> MATERIAL:
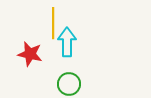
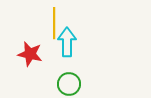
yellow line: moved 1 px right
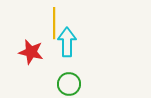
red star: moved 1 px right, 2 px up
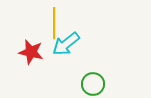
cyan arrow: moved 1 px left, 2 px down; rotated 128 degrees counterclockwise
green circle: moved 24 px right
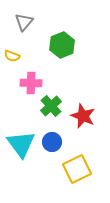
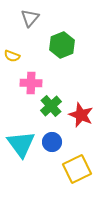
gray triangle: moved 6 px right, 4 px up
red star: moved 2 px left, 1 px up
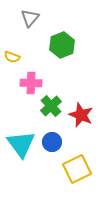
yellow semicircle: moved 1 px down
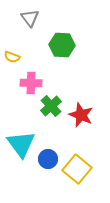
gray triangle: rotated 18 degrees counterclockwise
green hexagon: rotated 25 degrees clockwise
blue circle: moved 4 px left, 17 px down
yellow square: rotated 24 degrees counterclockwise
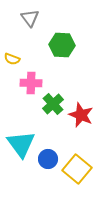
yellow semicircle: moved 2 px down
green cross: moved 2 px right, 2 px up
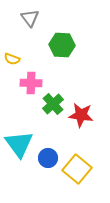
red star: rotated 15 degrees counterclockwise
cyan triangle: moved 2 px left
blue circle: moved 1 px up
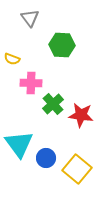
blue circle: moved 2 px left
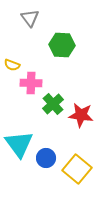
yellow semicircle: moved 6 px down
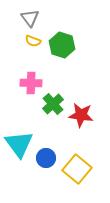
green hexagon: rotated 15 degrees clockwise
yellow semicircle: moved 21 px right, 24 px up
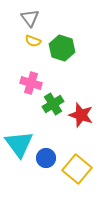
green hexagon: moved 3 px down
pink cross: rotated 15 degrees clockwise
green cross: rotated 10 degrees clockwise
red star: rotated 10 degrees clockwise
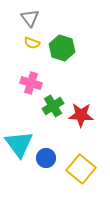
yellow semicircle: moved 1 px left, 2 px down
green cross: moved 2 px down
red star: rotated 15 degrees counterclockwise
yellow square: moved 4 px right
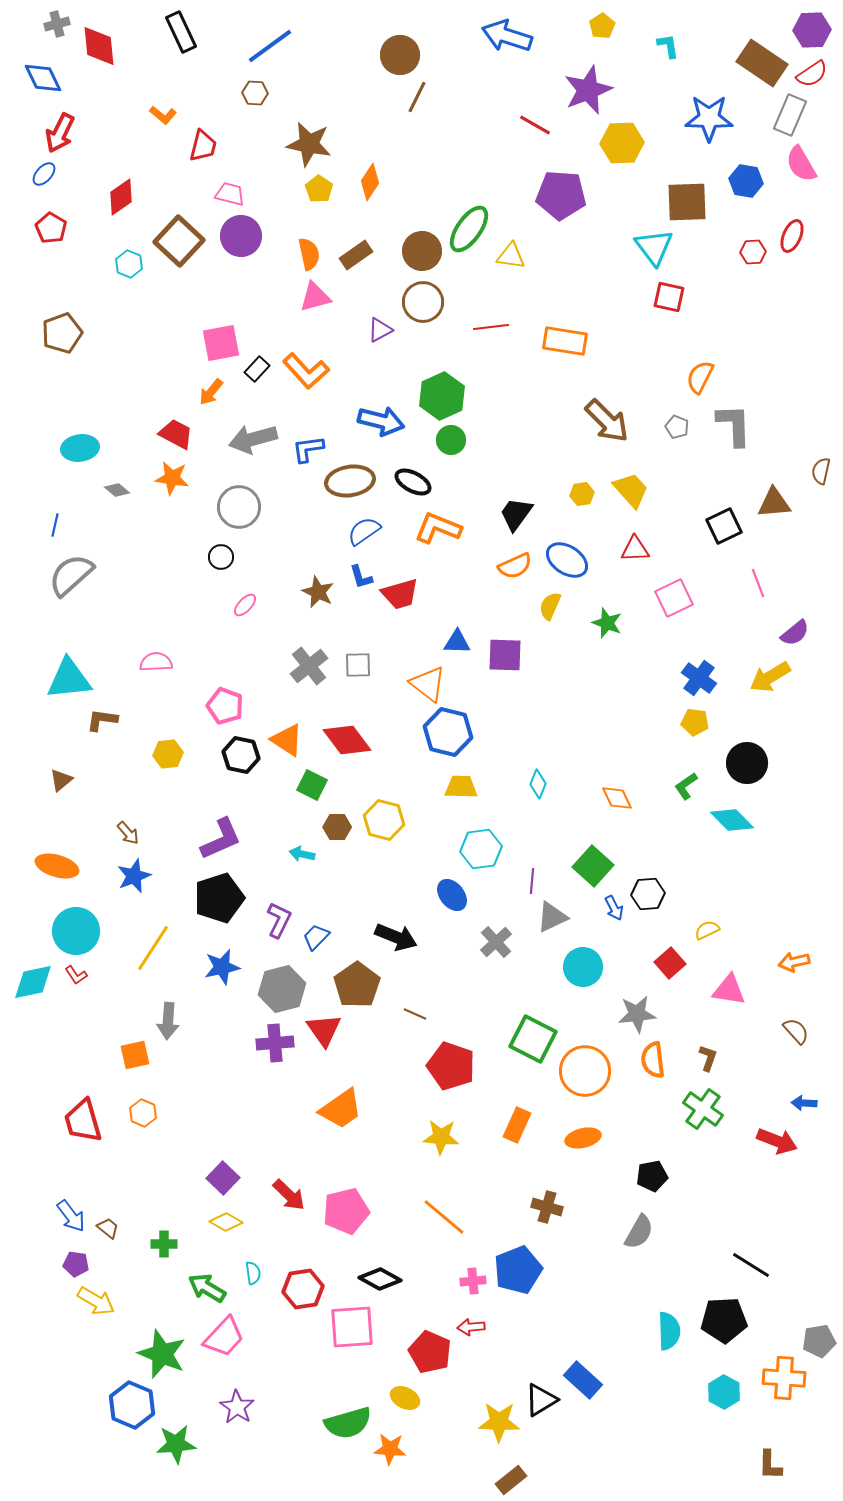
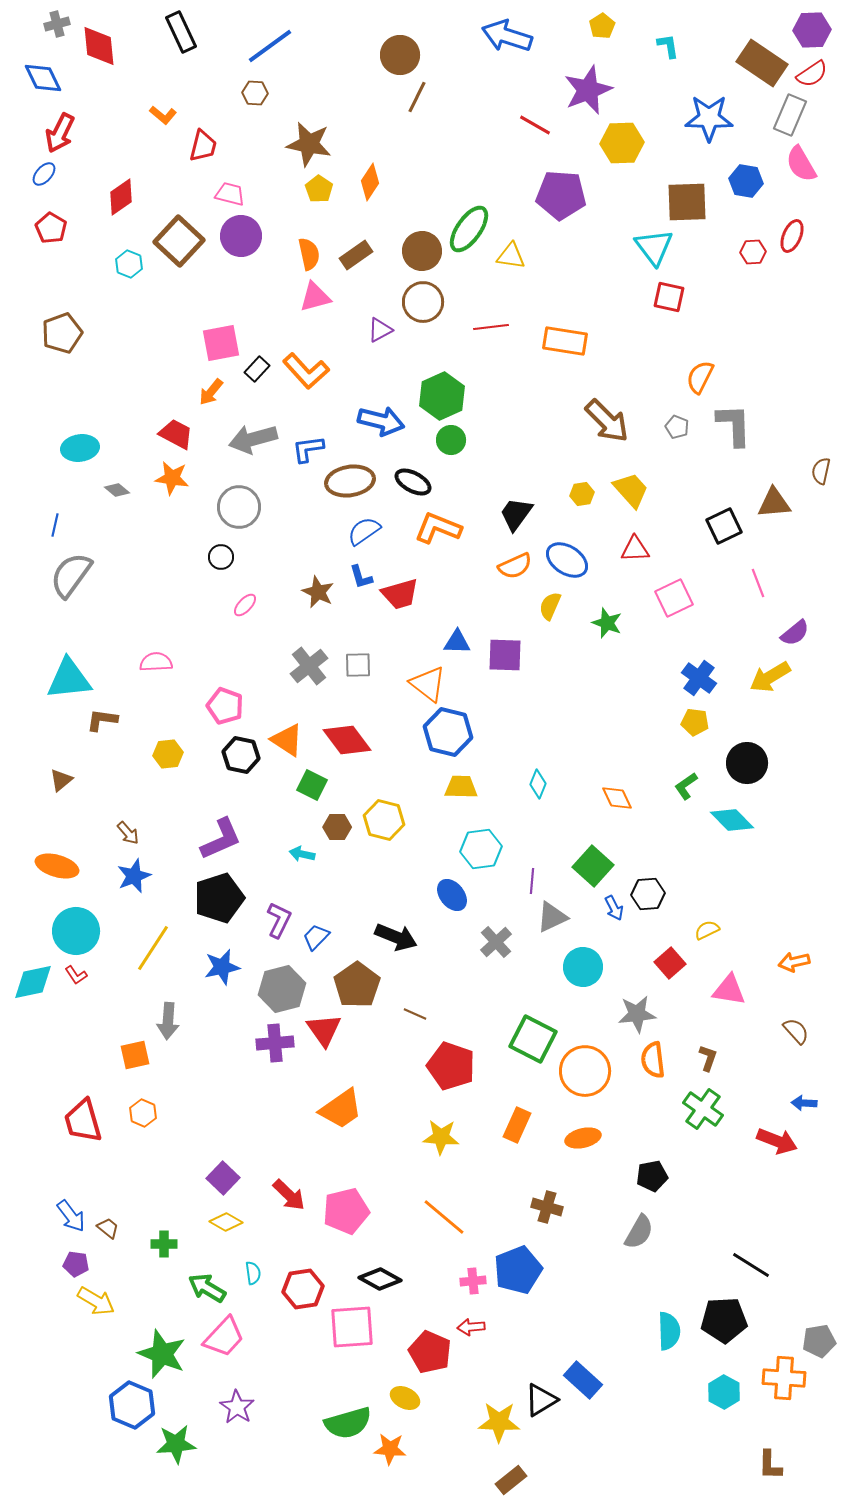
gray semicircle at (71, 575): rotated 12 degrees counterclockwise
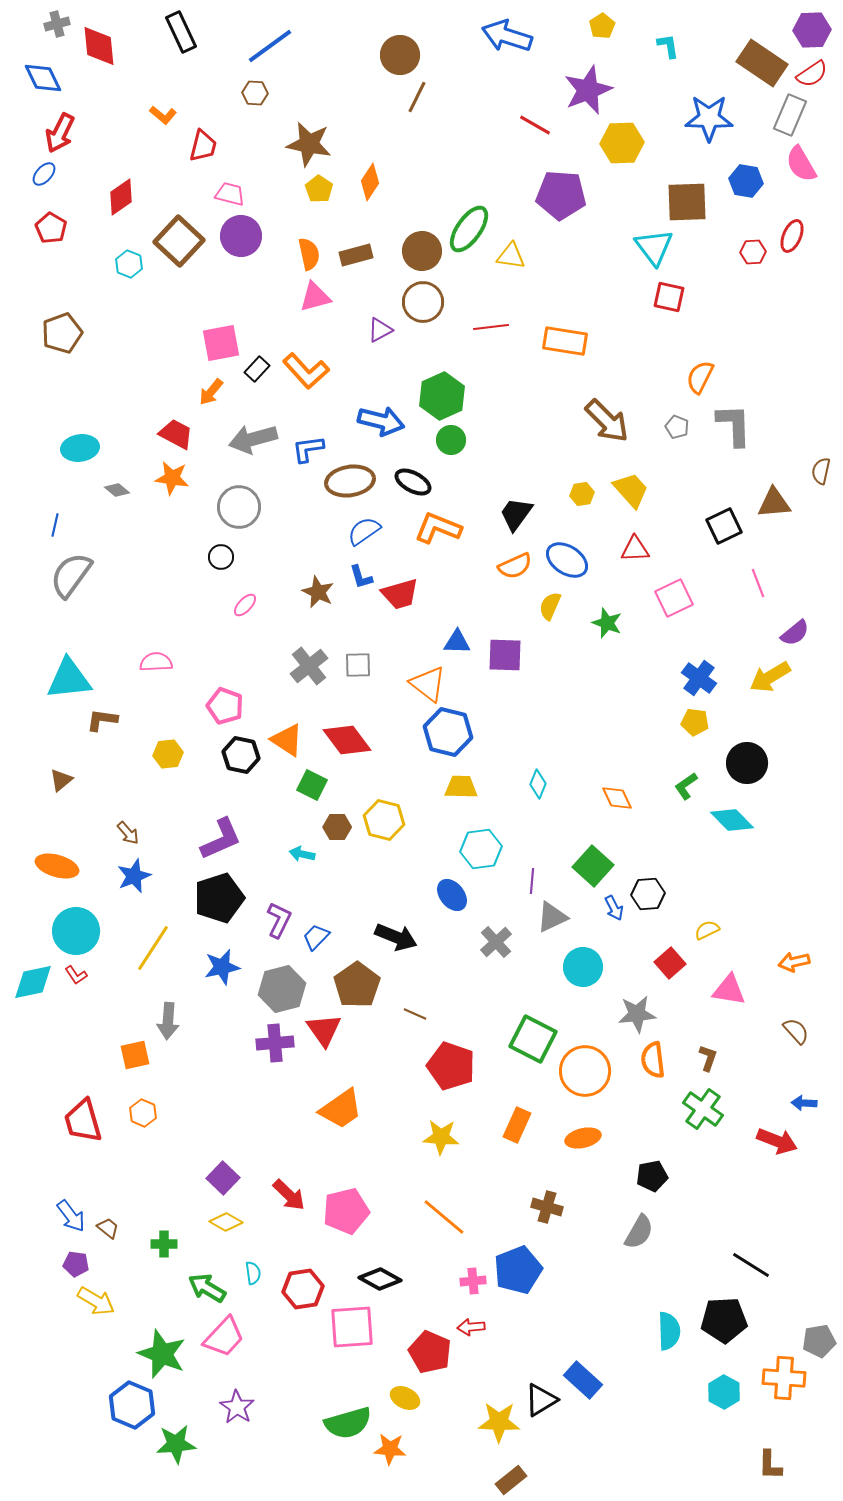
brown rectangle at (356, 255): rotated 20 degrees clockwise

> DIRECTIVE:
Output every row above as a numbered list, leaving out blank lines and the picture lines.

> CORRECT ANSWER:
1. yellow line: moved 1 px right
2. red star: moved 1 px right, 2 px up
3. cyan arrow: moved 1 px left, 2 px down; rotated 128 degrees counterclockwise
4. green circle: moved 24 px right
5. gray triangle: moved 6 px right, 4 px up
6. red star: moved 2 px left, 1 px up
7. yellow semicircle: moved 1 px down
8. gray triangle: rotated 18 degrees counterclockwise
9. green hexagon: rotated 25 degrees clockwise
10. blue circle: moved 4 px left, 17 px down
11. yellow square: rotated 24 degrees counterclockwise
12. yellow semicircle: moved 2 px down
13. green cross: moved 2 px right, 2 px up
14. red star: rotated 15 degrees counterclockwise
15. cyan triangle: moved 2 px left
16. blue circle: moved 1 px up
17. blue circle: moved 2 px left
18. yellow semicircle: moved 6 px down
19. green hexagon: rotated 15 degrees clockwise
20. yellow semicircle: moved 21 px right, 24 px up
21. green hexagon: moved 3 px down
22. pink cross: rotated 15 degrees clockwise
23. green cross: rotated 10 degrees clockwise
24. red star: rotated 10 degrees clockwise
25. yellow semicircle: moved 1 px left, 2 px down
26. green cross: moved 2 px down
27. red star: rotated 15 degrees counterclockwise
28. yellow square: moved 4 px right
29. gray semicircle at (71, 575): rotated 12 degrees counterclockwise
30. brown rectangle at (356, 255): rotated 20 degrees clockwise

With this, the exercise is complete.